▶ _WORK ITEM_:
What's wanted is each entry repeated verbatim, minus its images.

*** Opening of DATA FOR PROCESSING ***

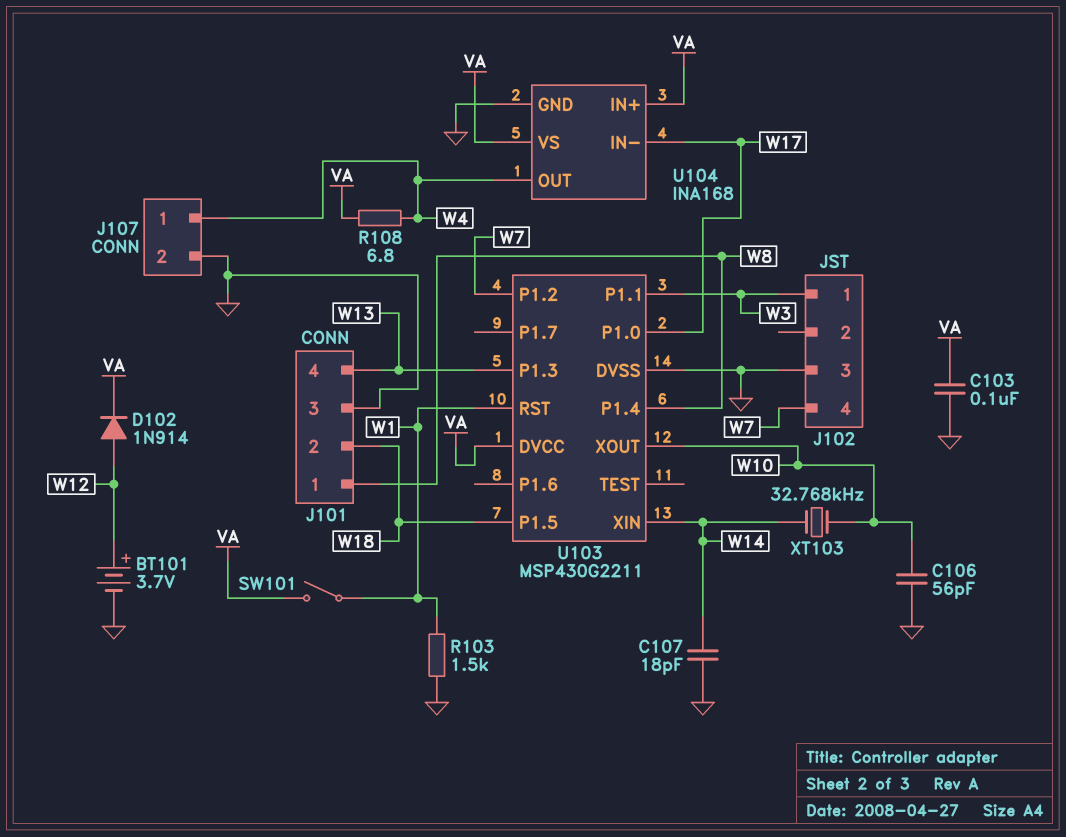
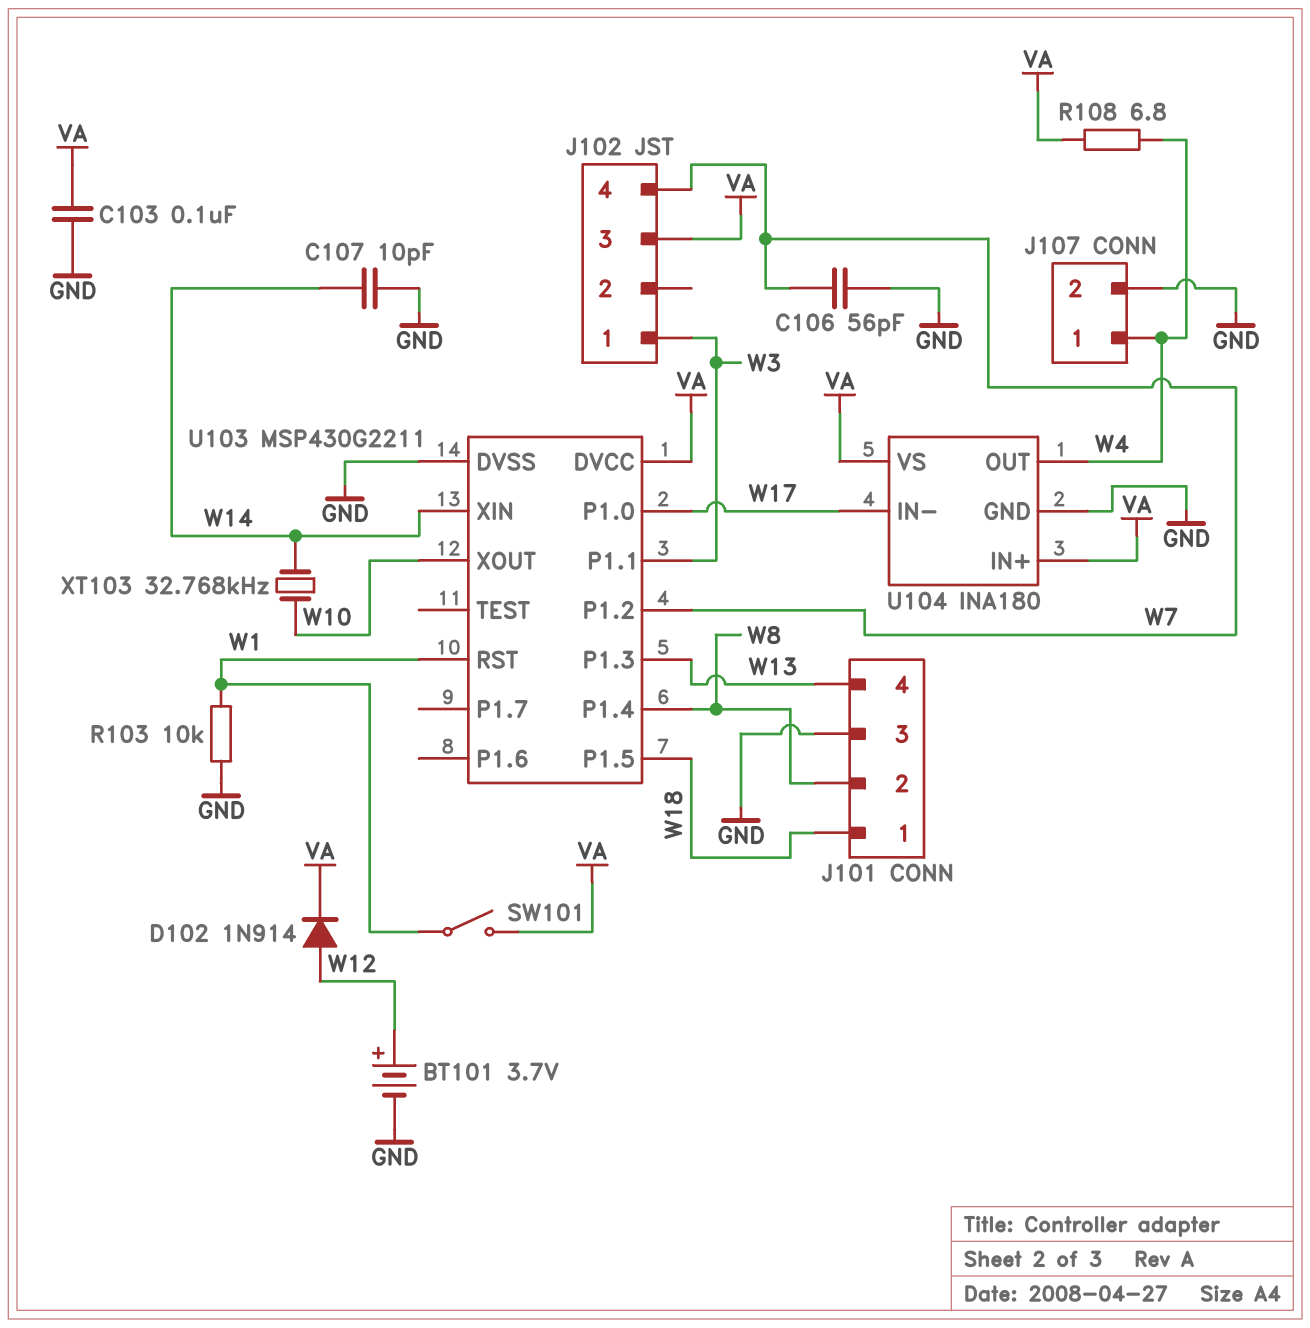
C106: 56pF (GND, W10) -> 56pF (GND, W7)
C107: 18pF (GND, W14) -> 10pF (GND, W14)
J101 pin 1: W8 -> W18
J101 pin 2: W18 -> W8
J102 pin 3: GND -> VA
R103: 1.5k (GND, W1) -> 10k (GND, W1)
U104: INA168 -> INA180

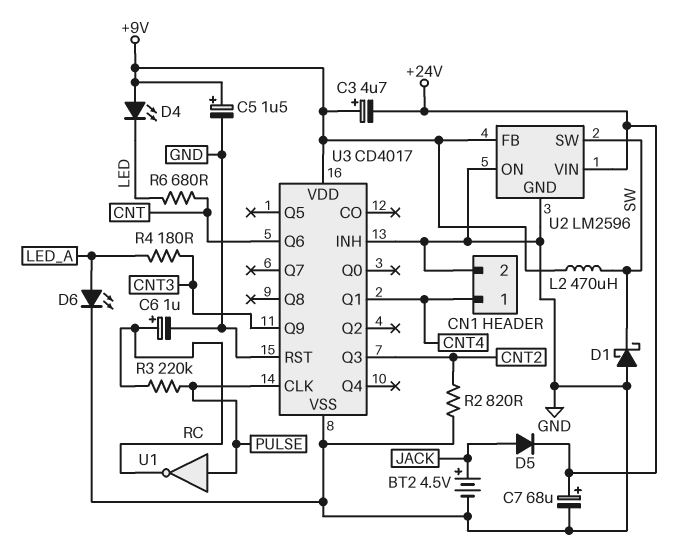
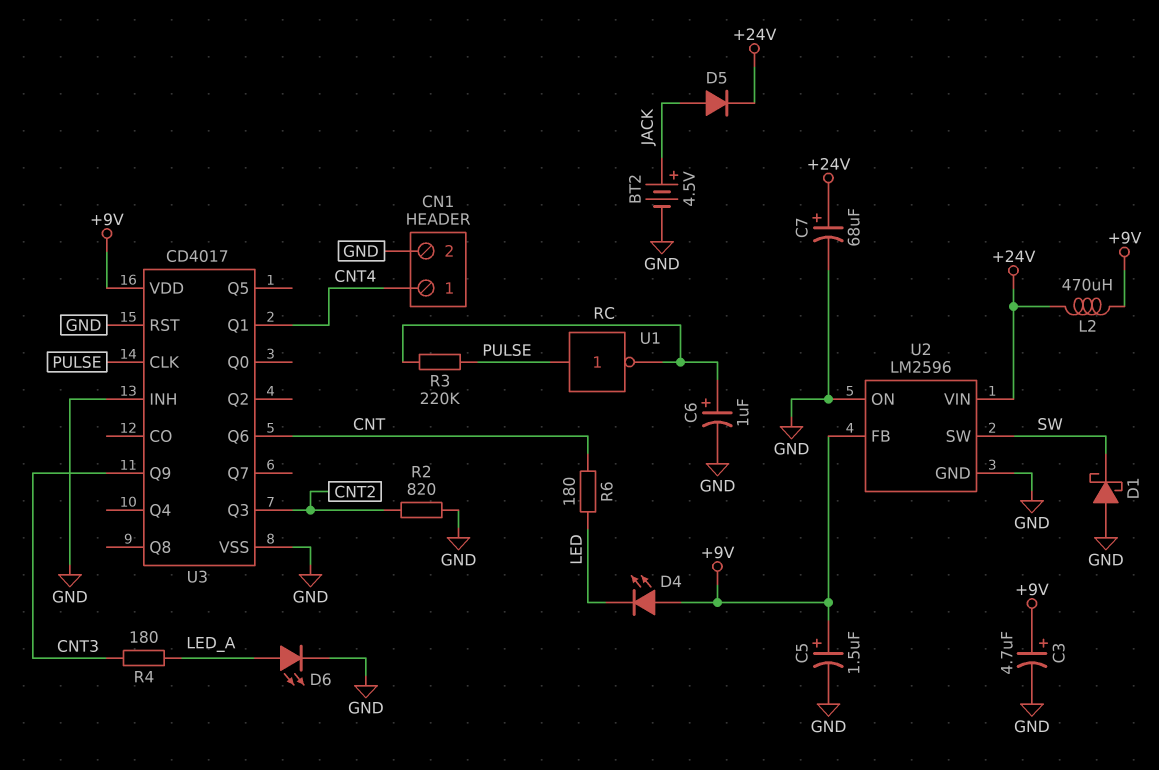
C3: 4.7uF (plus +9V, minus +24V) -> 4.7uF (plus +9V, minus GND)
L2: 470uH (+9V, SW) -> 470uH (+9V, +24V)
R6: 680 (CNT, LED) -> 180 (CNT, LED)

*** Close of DATA FOR PROCESSING ***

▶ _ANSWER TO THE EXERCISE_:
C106: 56pF (GND, W10) -> 56pF (GND, W7)
C107: 18pF (GND, W14) -> 10pF (GND, W14)
J101 pin 1: W8 -> W18
J101 pin 2: W18 -> W8
J102 pin 3: GND -> VA
R103: 1.5k (GND, W1) -> 10k (GND, W1)
U104: INA168 -> INA180

C3: 4.7uF (plus +9V, minus +24V) -> 4.7uF (plus +9V, minus GND)
L2: 470uH (+9V, SW) -> 470uH (+9V, +24V)
R6: 680 (CNT, LED) -> 180 (CNT, LED)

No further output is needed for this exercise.